Directions: Your copy should run exactly from the line containing "camera: 55 degrees right, 10 degrees up" to the last line of the entries below, and it should include no pictures.

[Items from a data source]
────────────────

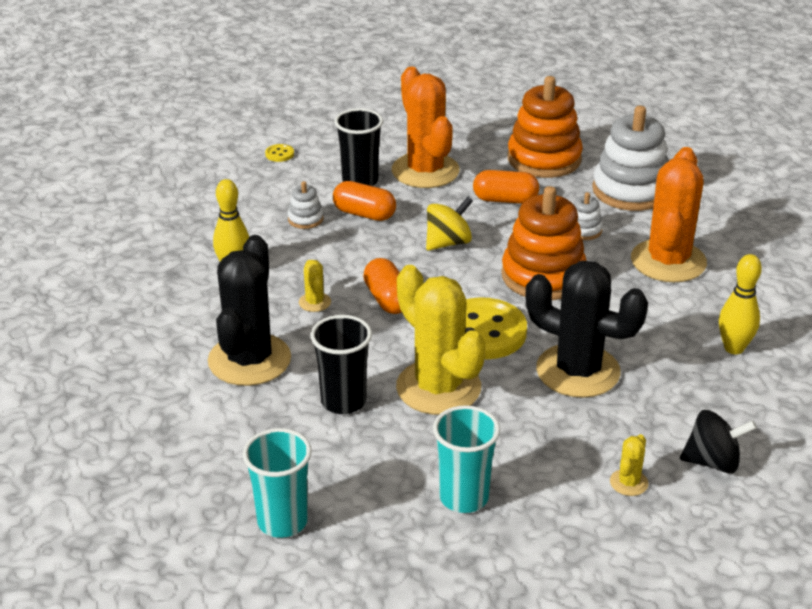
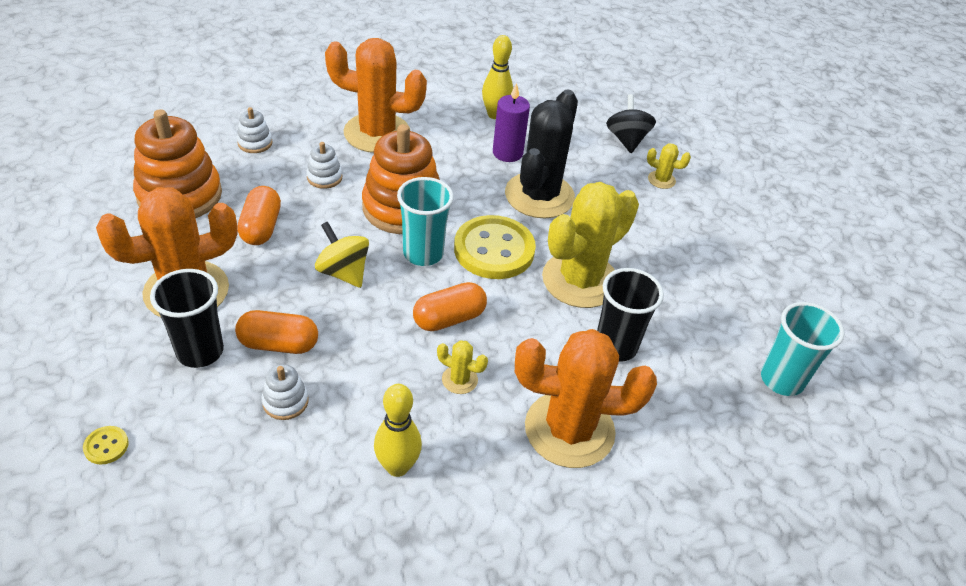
camera: 100 degrees left, 10 degrees up
black cactus [208,235,291,386] -> orange cactus [515,329,657,468]
yellow cactus [299,260,331,312] -> yellow cactus turned 45 degrees clockwise [437,340,488,394]
orange capsule [333,181,396,221] -> orange capsule turned 75 degrees clockwise [235,310,318,354]
turquoise cup [433,405,500,513] -> turquoise cup moved to [397,177,454,266]
white stacking toy [592,106,669,211] -> white stacking toy [237,107,273,153], size x0.45
none -> purple candle [493,82,530,162]

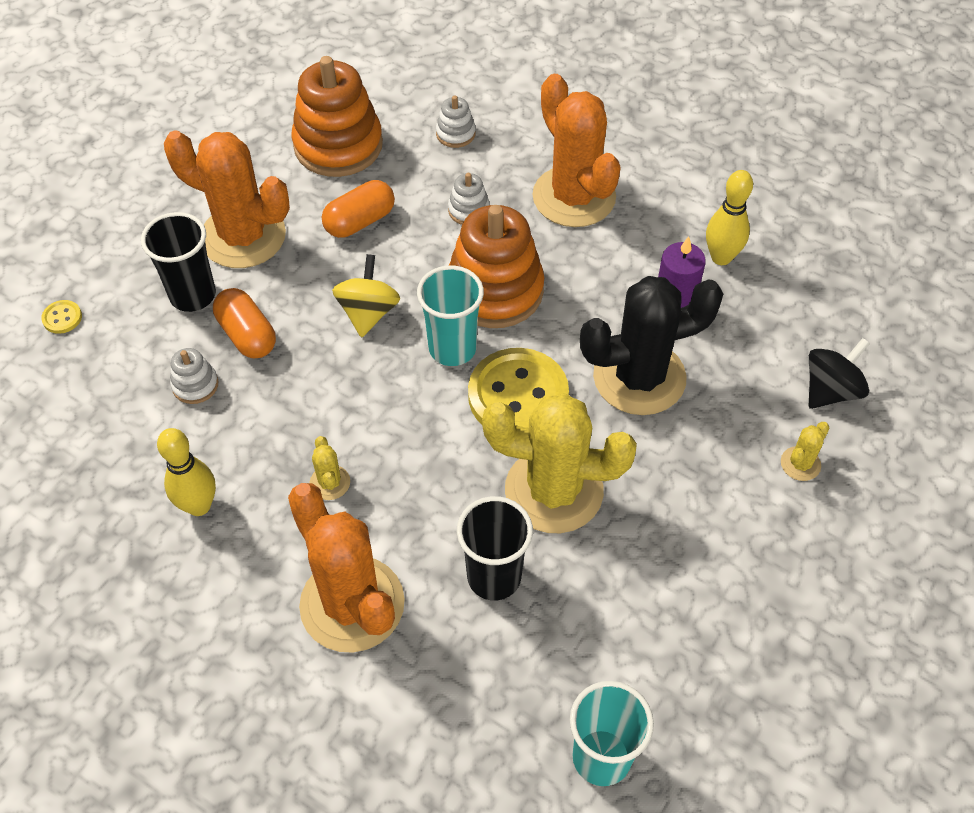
camera: 55 degrees right, 10 degrees up
orange capsule [413,282,487,331] -> none
yellow cactus [647,143,691,189] -> yellow cactus turned 60 degrees clockwise [781,422,830,481]

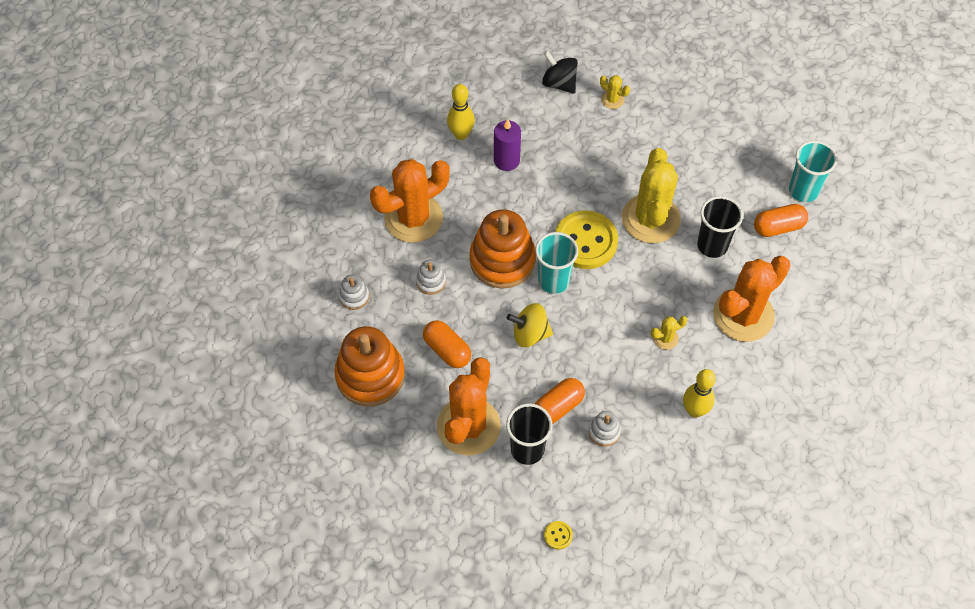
camera: 95 degrees left, 5 degrees up
black cactus [580,276,723,415] -> none
none -> orange capsule [754,204,808,237]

────────────────

Task output:
camera: 55 degrees right, 10 degrees up
orange capsule [413,282,487,331] -> none
yellow cactus [647,143,691,189] -> yellow cactus turned 60 degrees clockwise [781,422,830,481]

camera: 95 degrees left, 5 degrees up
black cactus [580,276,723,415] -> none
none -> orange capsule [754,204,808,237]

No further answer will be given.